### Task description
Needed from the data below: every line from the one with "U21: AND 74HC08" up to and including the one with "U23: NOR CD4001", repeated exactly and with nothing else.

### Source records
------------------------------------
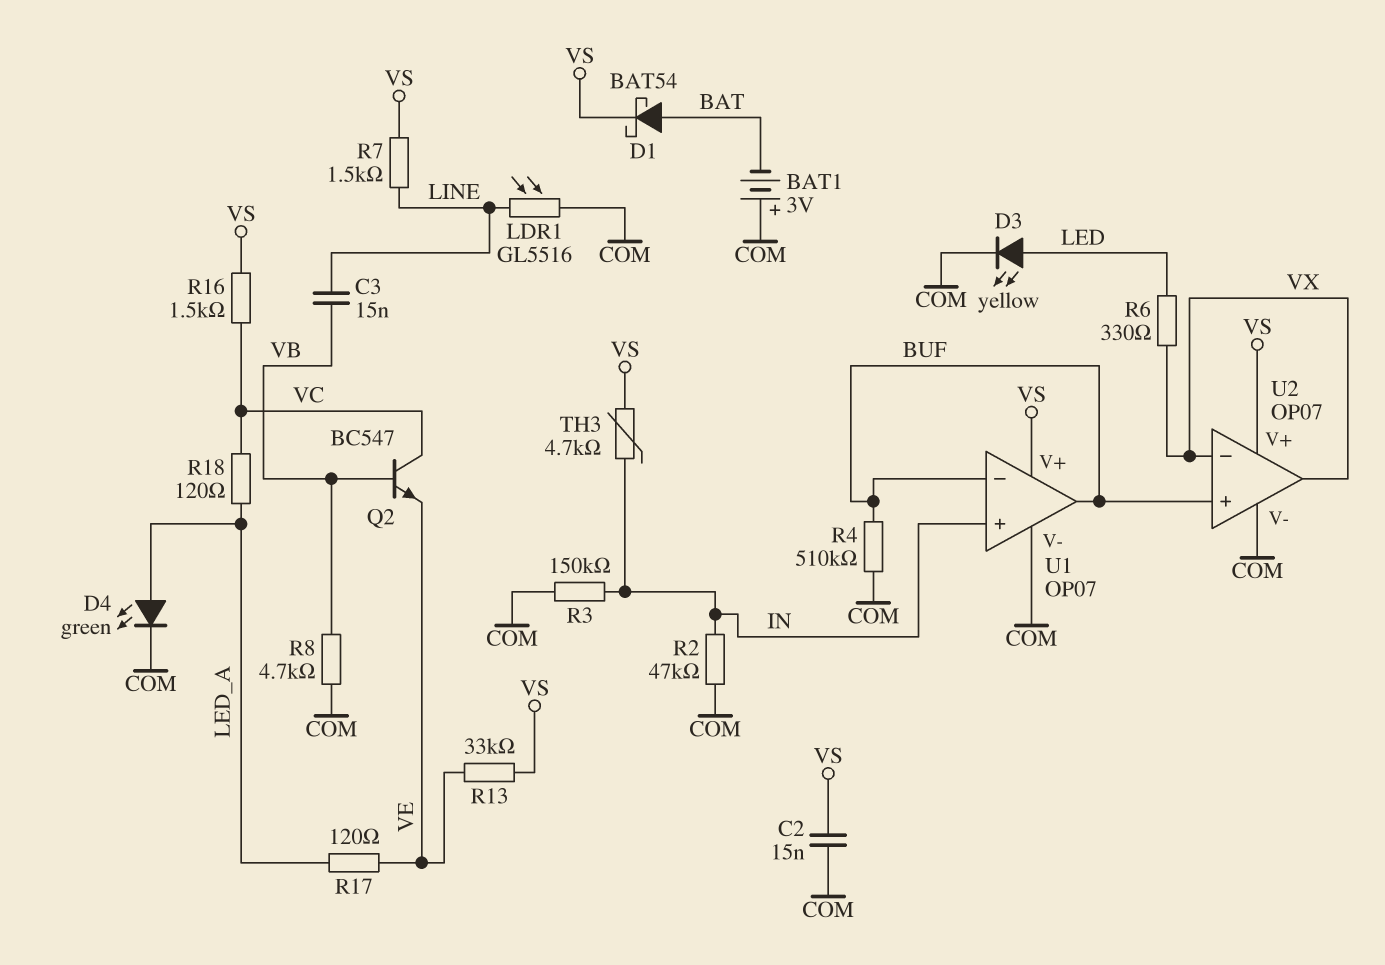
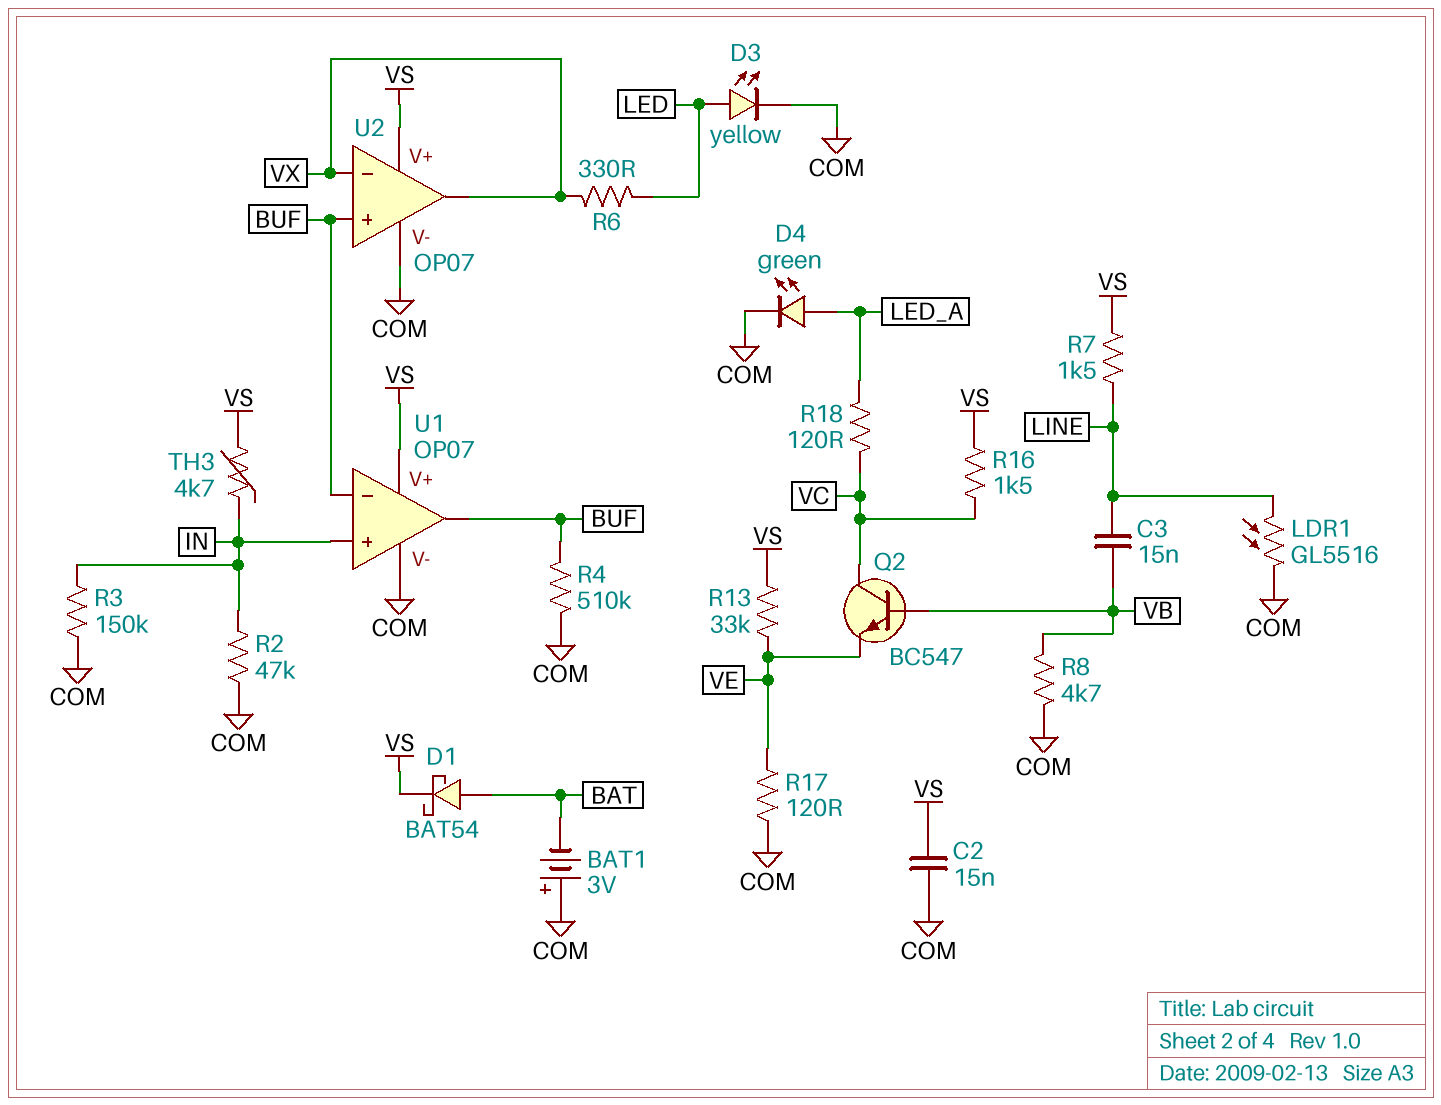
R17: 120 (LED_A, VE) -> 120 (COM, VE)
------------------------------------
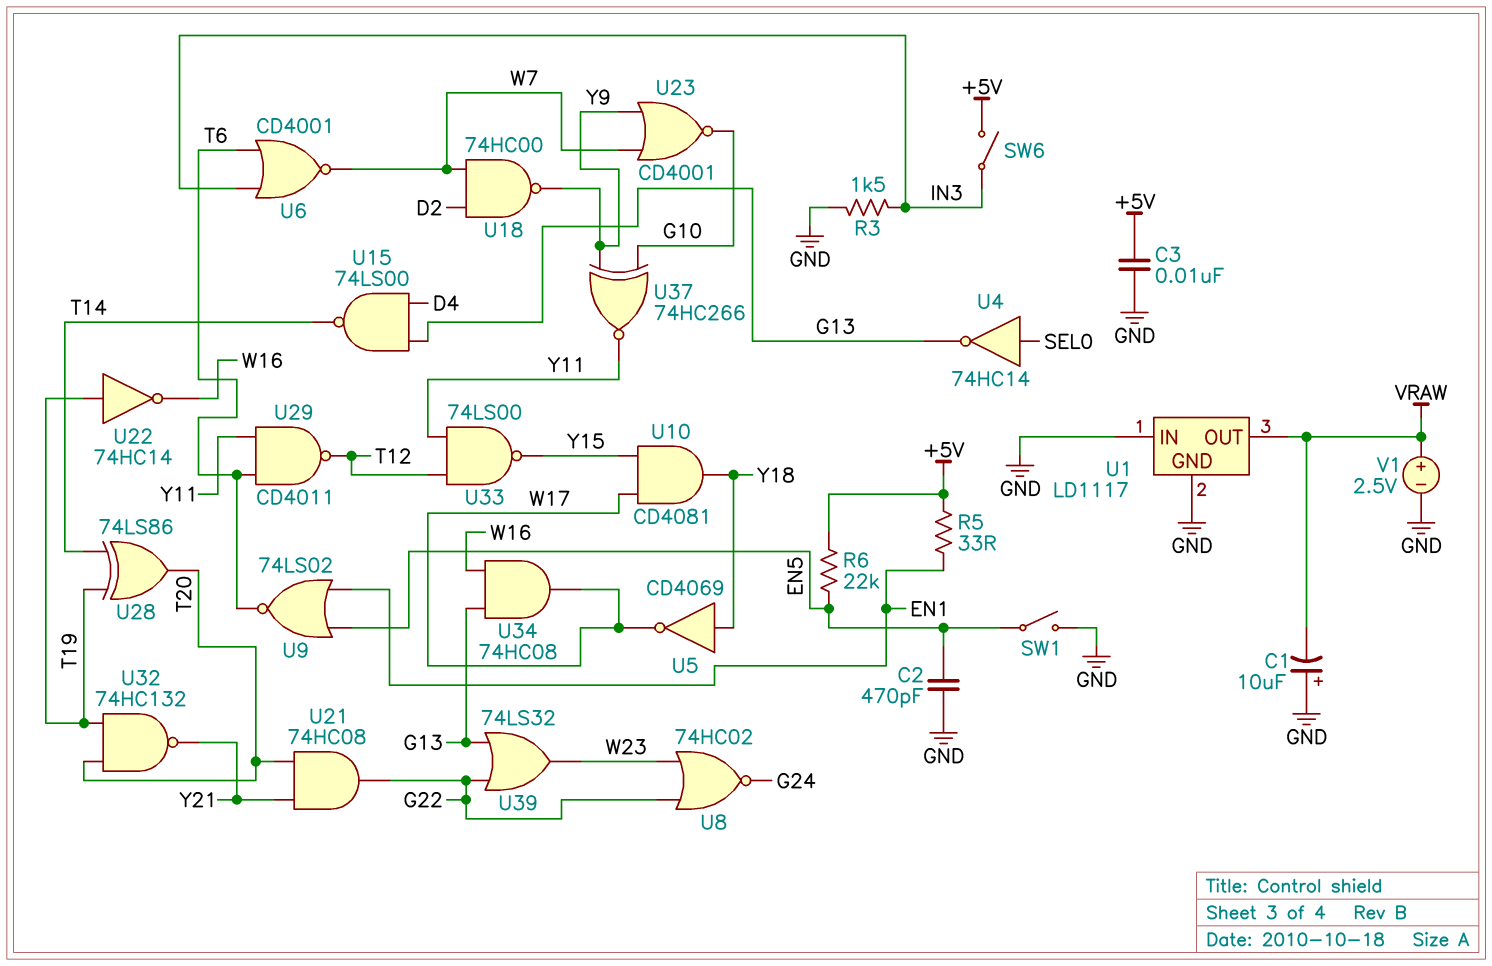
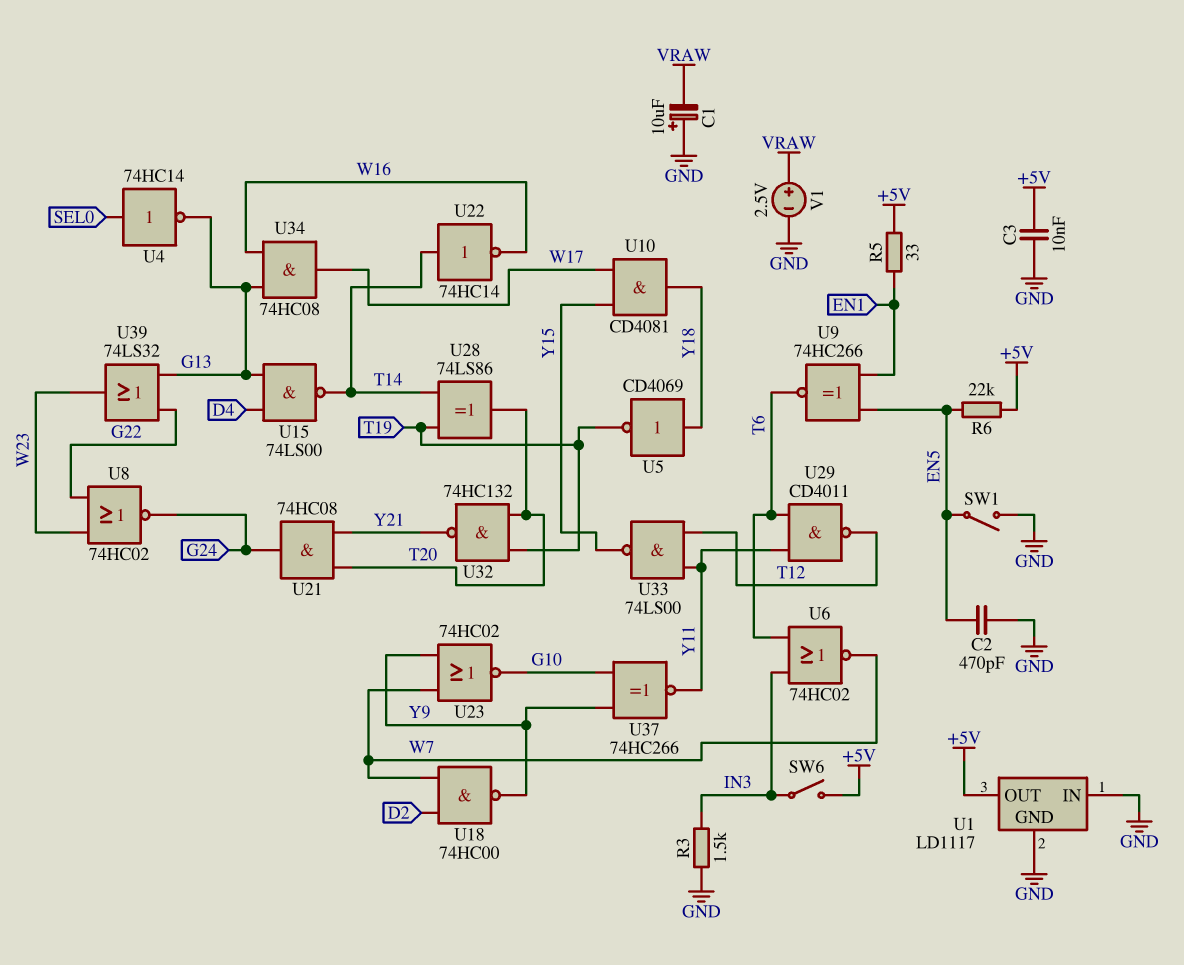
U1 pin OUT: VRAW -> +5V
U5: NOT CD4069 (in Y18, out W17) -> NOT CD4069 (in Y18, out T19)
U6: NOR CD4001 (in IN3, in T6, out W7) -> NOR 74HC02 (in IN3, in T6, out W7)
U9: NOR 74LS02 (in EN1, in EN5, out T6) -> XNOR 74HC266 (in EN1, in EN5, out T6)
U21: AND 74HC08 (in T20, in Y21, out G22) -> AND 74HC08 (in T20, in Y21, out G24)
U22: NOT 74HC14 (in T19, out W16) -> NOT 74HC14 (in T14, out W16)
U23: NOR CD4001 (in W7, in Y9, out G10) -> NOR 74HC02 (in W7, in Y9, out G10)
------------------------------------
### Response to this task
U21: AND 74HC08 (in T20, in Y21, out G22) -> AND 74HC08 (in T20, in Y21, out G24)
U22: NOT 74HC14 (in T19, out W16) -> NOT 74HC14 (in T14, out W16)
U23: NOR CD4001 (in W7, in Y9, out G10) -> NOR 74HC02 (in W7, in Y9, out G10)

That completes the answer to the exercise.